#### AIM OF THE TASK
If a line in the records below holds the string "white", count it, and state only the final count.

########

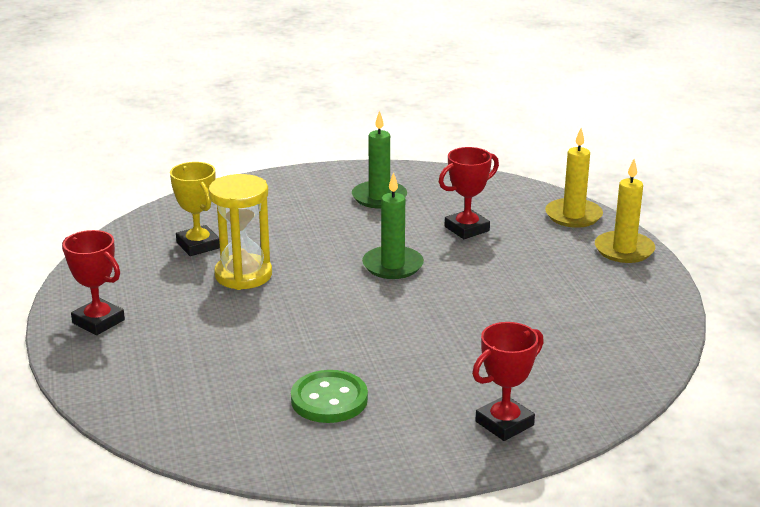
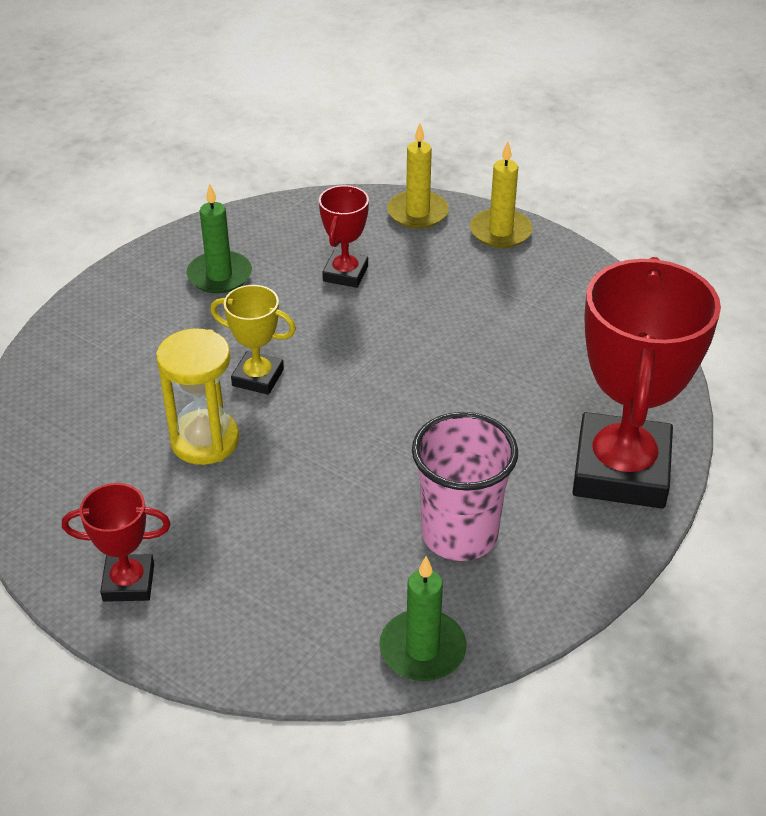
camera: 40 degrees left, 15 degrees up
(198, 245) = (110, 429): yellow trophy -> yellow trophy (258, 377)
(329, 399) = (459, 535): green button -> pink cup
(392, 265) = (331, 352): green candle -> green candle (422, 649)
(504, 423) = (621, 470): red trophy -> red trophy, size x2.09

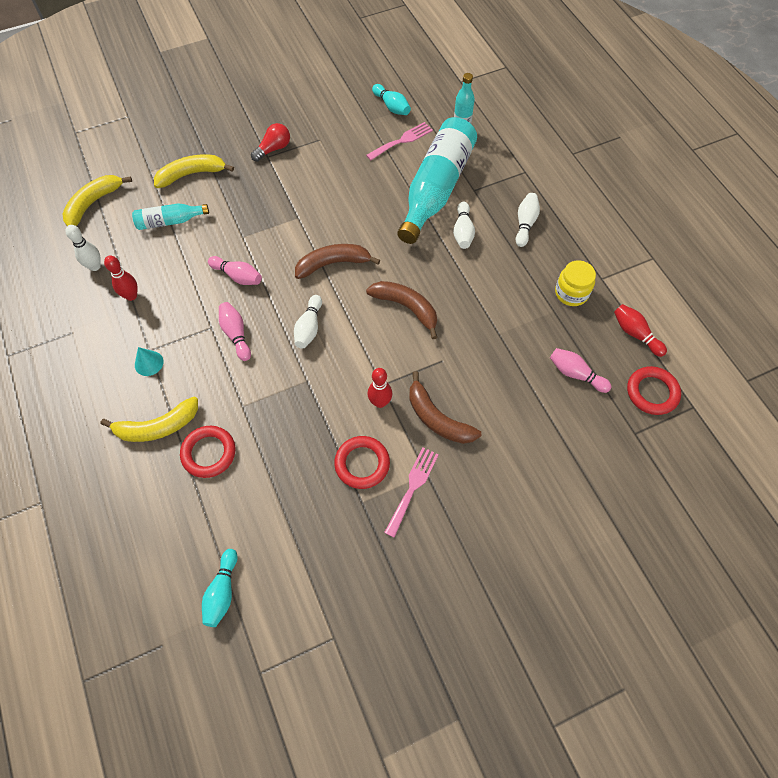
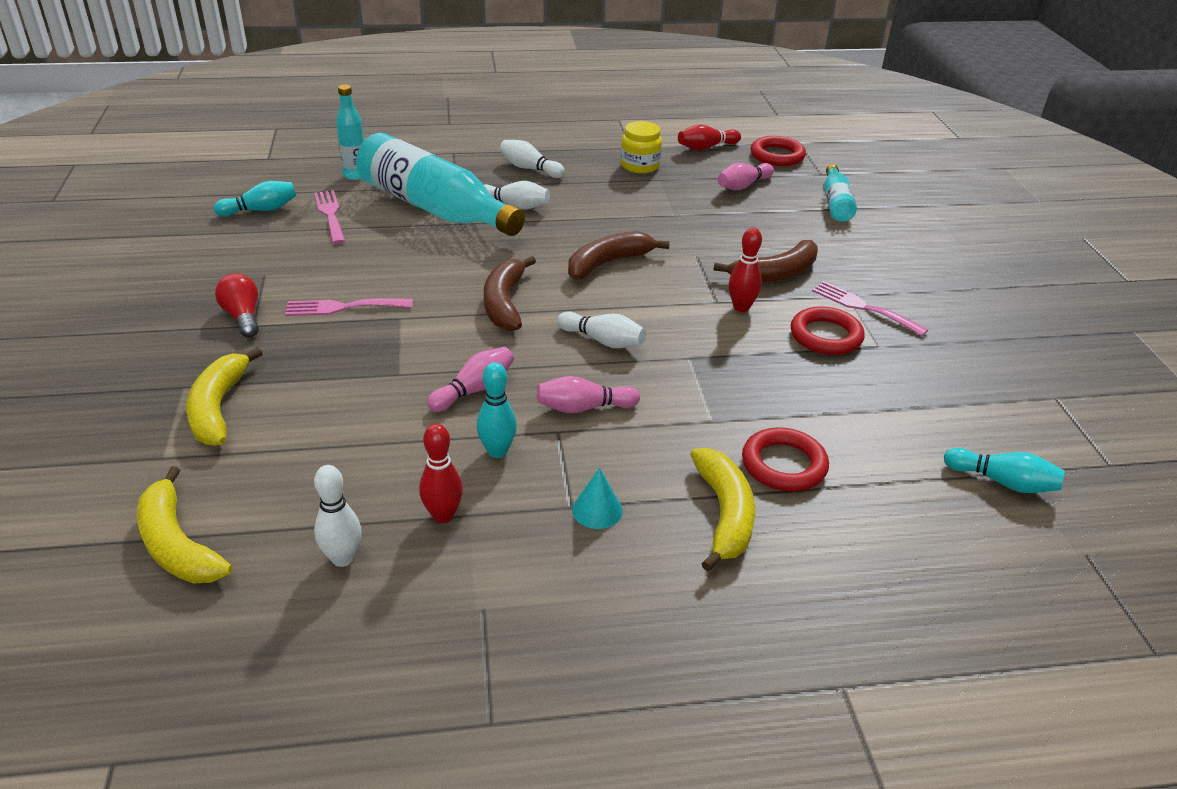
camera: 75 degrees left, 25 degrees down
(170, 221) = (306, 447): turquoise bottle -> turquoise bottle (836, 203)
(186, 304) = (497, 451): none -> turquoise bowling pin
(299, 187) = (342, 307): none -> pink fork

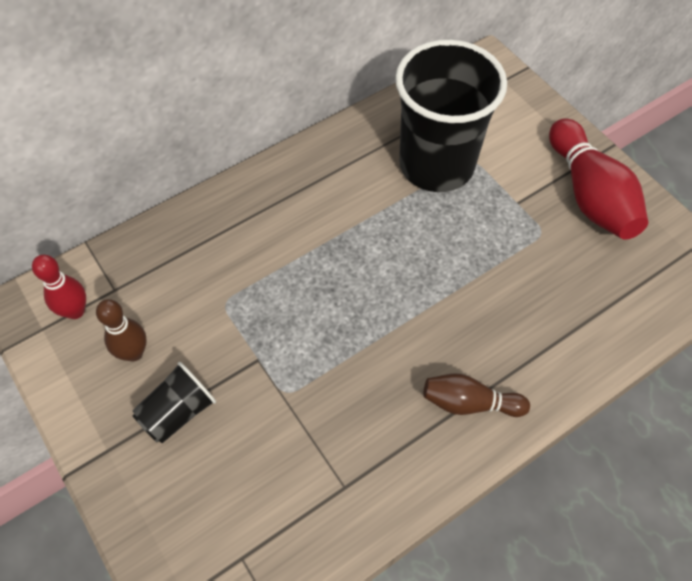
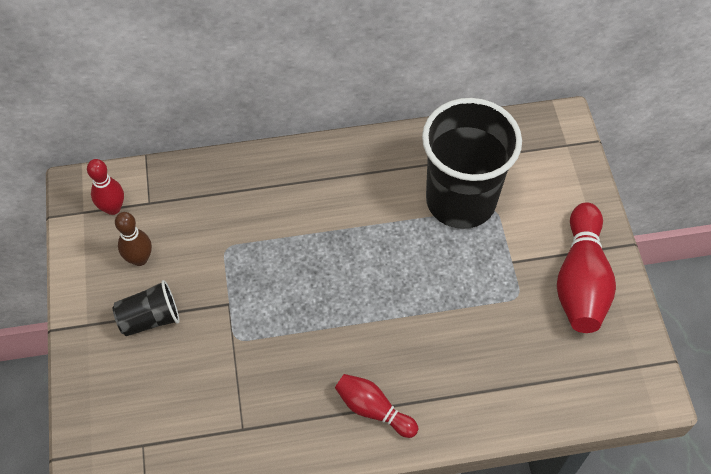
camera: 25 degrees right, 0 degrees up
(469, 403) = (373, 409): brown bowling pin -> red bowling pin

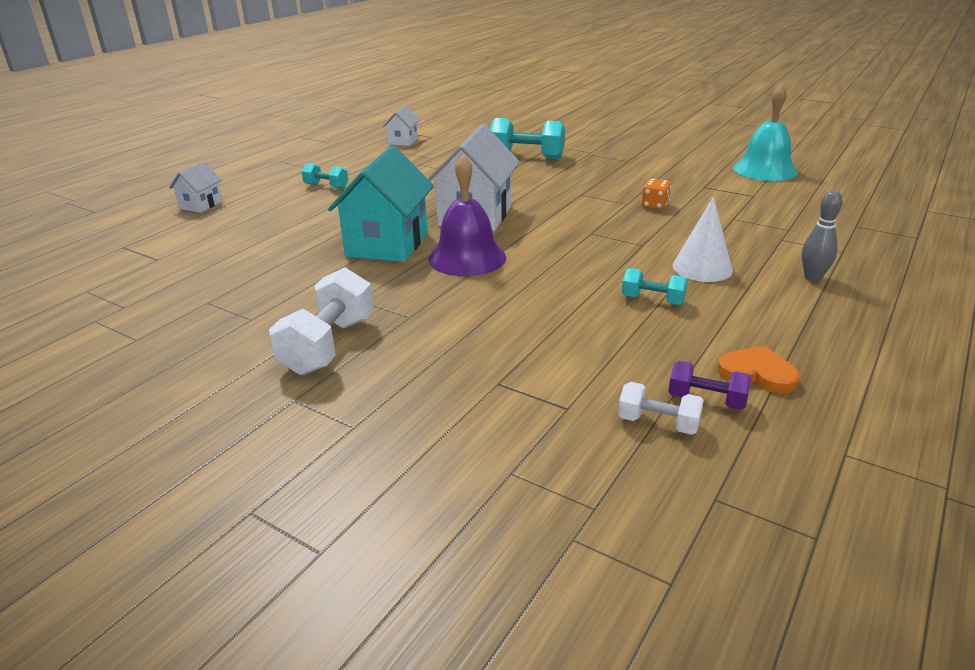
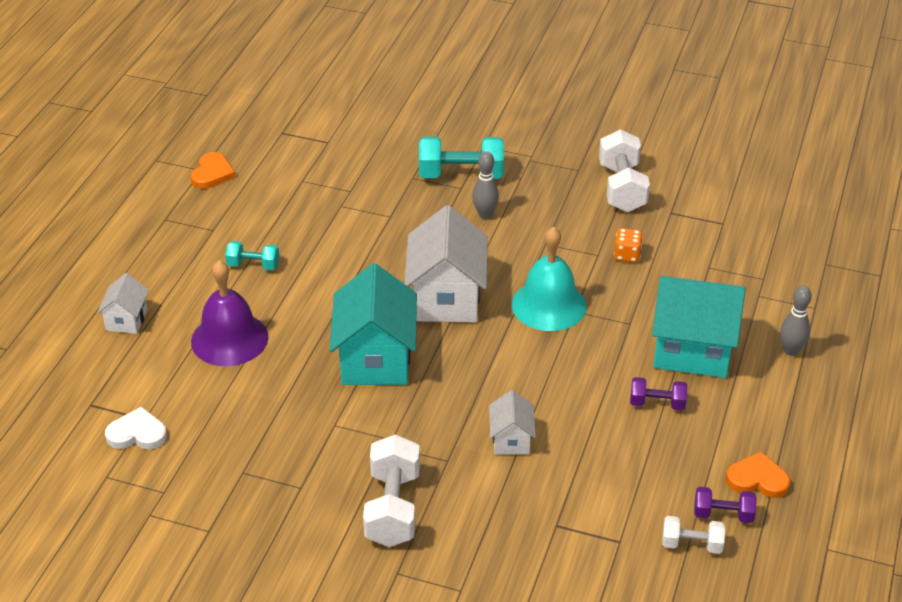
camera: 15 degrees left, 10 degrees up
(141, 267) = (137, 433): none -> white heart
(334, 144) = (212, 174): none -> orange heart
(403, 141) = (296, 157): white house -> white house (511, 440)
(467, 258) = (466, 369): purple bell -> purple bell (229, 339)
(536, 176) = (485, 214): none -> grey bowling pin
(652, 300) = (657, 403): turquoise dumbbell -> purple dumbbell
(663, 171) = (622, 188): none -> white dumbbell
(702, 268) = (692, 351): white cone -> turquoise house
(764, 170) = (729, 172): turquoise bell -> turquoise bell (549, 305)

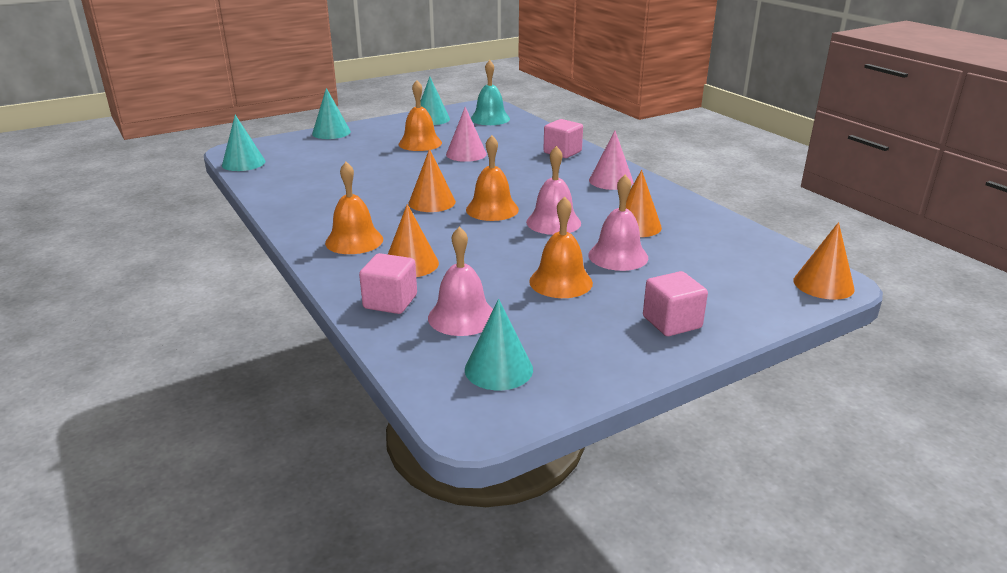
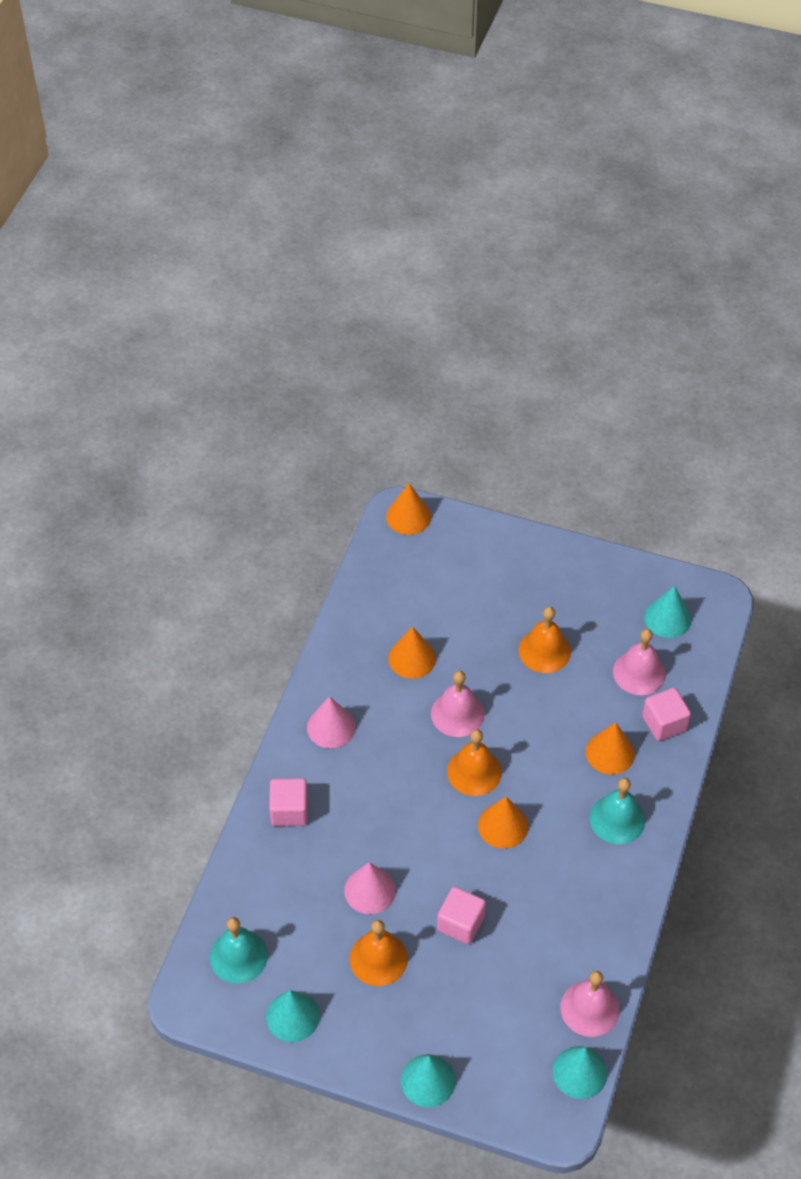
camera: 130 degrees left, 25 degrees up
(354, 241) = (617, 819): orange bell -> turquoise bell
(618, 256) = (475, 641): pink bell -> pink bell (590, 1008)
(672, 322) = (536, 568): pink cube -> pink cube (460, 923)

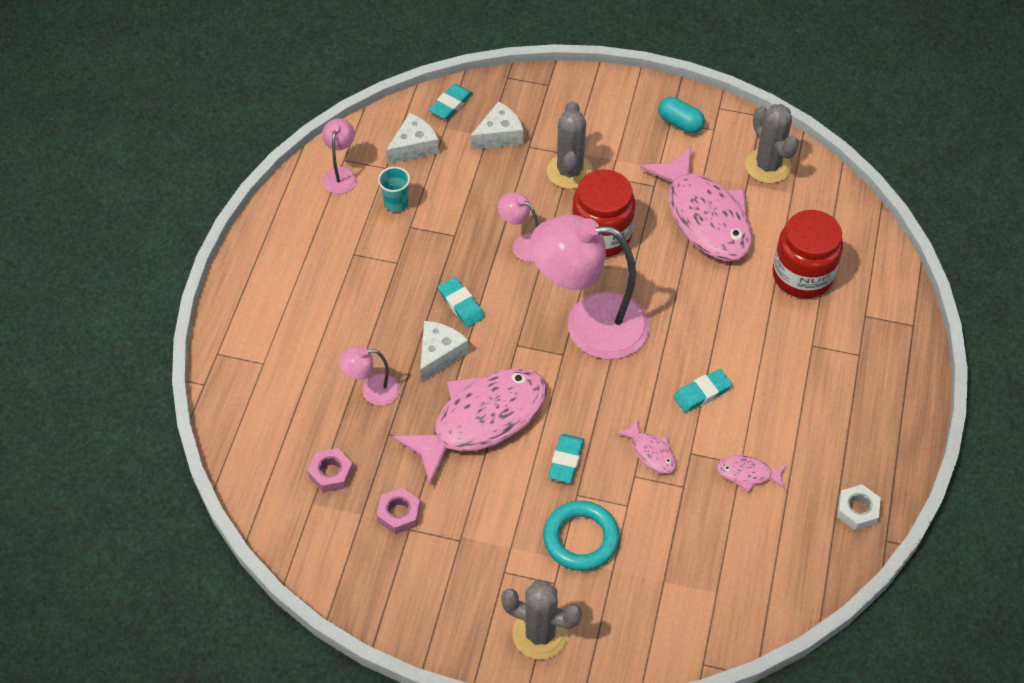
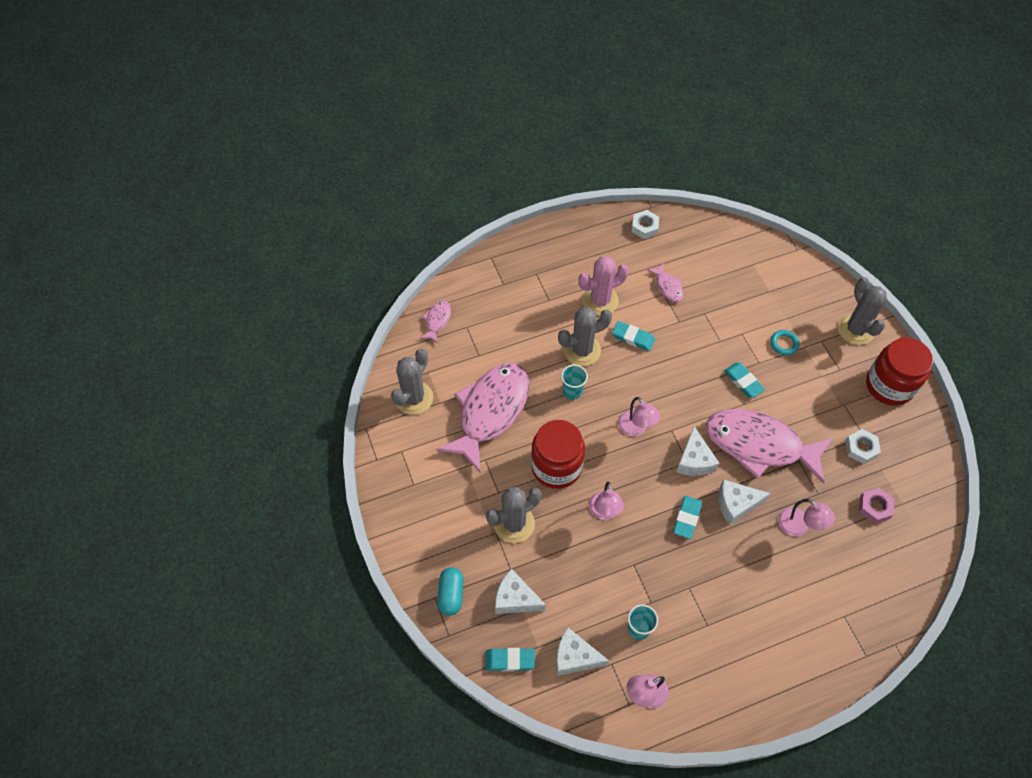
camera: 125 degrees left, 5 degrees up
(399, 514) = (861, 448): pink nut -> white nut
(514, 351) = (694, 460): none -> white cheese
(566, 460) = (743, 381): turquoise eraser -> turquoise eraser turned 75 degrees clockwise
(581, 539) = (784, 344): turquoise ring -> turquoise ring, size x0.54
(589, 324) = (636, 428): pink lamp -> pink lamp, size x0.45
(651, 452) = (697, 341): pink fish -> pink fish (437, 320)
(676, 297) = (572, 391): none -> turquoise cup
(680, 123) = (411, 476): turquoise capsule -> turquoise capsule (451, 594)
(721, 335) = (582, 350): none -> grey cactus
(776, 393) = (600, 300): none -> pink cactus
(802, 275) = (497, 331): red jar -> red jar (889, 385)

########

#### ANSWER TO THE PROBLEM
6